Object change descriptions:
****************

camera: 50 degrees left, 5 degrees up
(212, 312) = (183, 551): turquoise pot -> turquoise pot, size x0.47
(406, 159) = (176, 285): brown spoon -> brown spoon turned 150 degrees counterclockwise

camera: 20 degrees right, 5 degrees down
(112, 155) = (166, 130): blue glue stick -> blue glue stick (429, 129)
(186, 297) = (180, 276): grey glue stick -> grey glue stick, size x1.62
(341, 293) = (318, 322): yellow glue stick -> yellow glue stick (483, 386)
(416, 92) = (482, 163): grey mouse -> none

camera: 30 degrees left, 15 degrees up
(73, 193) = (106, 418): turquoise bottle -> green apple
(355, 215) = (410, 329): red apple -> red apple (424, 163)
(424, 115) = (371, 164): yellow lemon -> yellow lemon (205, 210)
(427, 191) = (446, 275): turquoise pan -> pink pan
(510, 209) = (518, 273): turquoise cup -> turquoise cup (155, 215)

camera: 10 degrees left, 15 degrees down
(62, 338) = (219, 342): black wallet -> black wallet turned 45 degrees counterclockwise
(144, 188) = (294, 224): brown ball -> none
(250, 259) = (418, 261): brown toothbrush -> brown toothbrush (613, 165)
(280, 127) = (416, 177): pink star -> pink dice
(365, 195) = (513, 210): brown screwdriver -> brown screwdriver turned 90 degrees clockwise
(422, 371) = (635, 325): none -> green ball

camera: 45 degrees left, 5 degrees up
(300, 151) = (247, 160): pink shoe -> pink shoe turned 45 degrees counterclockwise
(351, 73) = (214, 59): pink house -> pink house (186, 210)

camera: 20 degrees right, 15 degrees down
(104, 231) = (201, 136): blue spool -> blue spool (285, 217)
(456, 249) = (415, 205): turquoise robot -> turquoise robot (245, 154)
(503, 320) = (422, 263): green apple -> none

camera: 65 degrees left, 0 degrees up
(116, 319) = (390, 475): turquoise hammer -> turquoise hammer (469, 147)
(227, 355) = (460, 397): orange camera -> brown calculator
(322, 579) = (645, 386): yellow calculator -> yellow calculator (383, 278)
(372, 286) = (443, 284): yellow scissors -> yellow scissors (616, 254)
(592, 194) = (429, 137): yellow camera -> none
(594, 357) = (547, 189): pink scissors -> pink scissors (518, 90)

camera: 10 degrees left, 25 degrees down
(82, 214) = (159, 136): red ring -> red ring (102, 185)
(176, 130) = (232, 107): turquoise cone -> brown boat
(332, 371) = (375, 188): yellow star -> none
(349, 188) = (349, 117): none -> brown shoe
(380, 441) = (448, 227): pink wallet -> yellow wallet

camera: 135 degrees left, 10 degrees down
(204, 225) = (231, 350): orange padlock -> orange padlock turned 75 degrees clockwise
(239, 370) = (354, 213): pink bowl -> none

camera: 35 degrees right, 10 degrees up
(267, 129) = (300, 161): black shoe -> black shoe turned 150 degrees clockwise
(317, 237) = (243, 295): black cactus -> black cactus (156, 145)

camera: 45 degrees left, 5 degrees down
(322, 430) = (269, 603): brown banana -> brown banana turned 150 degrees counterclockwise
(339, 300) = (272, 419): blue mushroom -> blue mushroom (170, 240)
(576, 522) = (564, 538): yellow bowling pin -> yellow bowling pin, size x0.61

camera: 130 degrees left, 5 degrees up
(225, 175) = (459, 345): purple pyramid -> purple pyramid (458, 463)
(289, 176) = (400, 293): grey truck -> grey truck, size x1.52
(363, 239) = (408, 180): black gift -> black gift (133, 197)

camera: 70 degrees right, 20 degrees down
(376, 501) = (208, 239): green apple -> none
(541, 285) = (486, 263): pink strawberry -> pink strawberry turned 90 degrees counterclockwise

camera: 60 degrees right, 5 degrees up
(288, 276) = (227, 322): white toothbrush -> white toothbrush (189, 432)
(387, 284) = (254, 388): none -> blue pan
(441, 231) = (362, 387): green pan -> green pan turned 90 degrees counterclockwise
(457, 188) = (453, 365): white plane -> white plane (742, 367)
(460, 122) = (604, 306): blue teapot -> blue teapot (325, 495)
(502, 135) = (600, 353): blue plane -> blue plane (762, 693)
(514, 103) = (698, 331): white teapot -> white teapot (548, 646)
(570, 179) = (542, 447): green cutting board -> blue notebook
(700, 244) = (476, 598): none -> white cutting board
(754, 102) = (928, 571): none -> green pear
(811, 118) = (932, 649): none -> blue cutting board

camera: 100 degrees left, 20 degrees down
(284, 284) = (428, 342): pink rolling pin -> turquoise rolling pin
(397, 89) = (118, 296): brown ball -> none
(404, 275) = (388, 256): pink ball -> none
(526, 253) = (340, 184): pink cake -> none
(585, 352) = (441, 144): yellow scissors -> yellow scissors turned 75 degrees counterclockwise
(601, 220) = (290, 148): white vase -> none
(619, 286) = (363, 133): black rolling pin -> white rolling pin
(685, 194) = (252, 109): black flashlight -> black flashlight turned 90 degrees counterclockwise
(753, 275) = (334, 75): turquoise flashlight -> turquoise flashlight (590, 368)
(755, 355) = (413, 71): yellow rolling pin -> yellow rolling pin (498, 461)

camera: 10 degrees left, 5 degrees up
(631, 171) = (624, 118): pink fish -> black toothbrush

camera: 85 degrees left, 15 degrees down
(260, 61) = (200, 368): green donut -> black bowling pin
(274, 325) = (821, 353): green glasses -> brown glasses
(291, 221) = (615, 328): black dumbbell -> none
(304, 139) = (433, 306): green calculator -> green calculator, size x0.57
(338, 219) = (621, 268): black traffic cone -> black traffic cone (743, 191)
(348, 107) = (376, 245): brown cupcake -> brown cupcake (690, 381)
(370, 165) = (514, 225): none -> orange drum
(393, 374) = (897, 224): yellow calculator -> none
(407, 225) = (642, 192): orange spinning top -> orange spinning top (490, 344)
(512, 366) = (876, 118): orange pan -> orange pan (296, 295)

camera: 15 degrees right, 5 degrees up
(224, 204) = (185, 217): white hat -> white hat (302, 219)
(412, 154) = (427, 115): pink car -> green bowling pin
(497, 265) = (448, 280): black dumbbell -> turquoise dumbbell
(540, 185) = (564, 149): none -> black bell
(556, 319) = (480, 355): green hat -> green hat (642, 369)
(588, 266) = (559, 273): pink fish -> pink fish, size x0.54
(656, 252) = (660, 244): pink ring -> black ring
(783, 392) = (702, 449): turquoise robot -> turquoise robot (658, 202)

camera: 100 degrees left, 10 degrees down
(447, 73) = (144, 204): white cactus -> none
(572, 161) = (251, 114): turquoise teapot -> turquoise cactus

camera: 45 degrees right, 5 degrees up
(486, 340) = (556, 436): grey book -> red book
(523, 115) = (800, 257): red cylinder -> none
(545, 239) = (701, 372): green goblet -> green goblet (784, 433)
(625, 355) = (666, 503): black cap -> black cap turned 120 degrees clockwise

****************

Aim of the task:
Restate word for word the entries above, starting at the line with "(176, 130) = (232, 107): turquoise" and ending at the line with "(376, 501) = (208, 239): green apple -> none", inclusive, and no others.

Your solution:
(176, 130) = (232, 107): turquoise cone -> brown boat
(332, 371) = (375, 188): yellow star -> none
(349, 188) = (349, 117): none -> brown shoe
(380, 441) = (448, 227): pink wallet -> yellow wallet

camera: 135 degrees left, 10 degrees down
(204, 225) = (231, 350): orange padlock -> orange padlock turned 75 degrees clockwise
(239, 370) = (354, 213): pink bowl -> none

camera: 35 degrees right, 10 degrees up
(267, 129) = (300, 161): black shoe -> black shoe turned 150 degrees clockwise
(317, 237) = (243, 295): black cactus -> black cactus (156, 145)

camera: 45 degrees left, 5 degrees down
(322, 430) = (269, 603): brown banana -> brown banana turned 150 degrees counterclockwise
(339, 300) = (272, 419): blue mushroom -> blue mushroom (170, 240)
(576, 522) = (564, 538): yellow bowling pin -> yellow bowling pin, size x0.61

camera: 130 degrees left, 5 degrees up
(225, 175) = (459, 345): purple pyramid -> purple pyramid (458, 463)
(289, 176) = (400, 293): grey truck -> grey truck, size x1.52
(363, 239) = (408, 180): black gift -> black gift (133, 197)

camera: 70 degrees right, 20 degrees down
(376, 501) = (208, 239): green apple -> none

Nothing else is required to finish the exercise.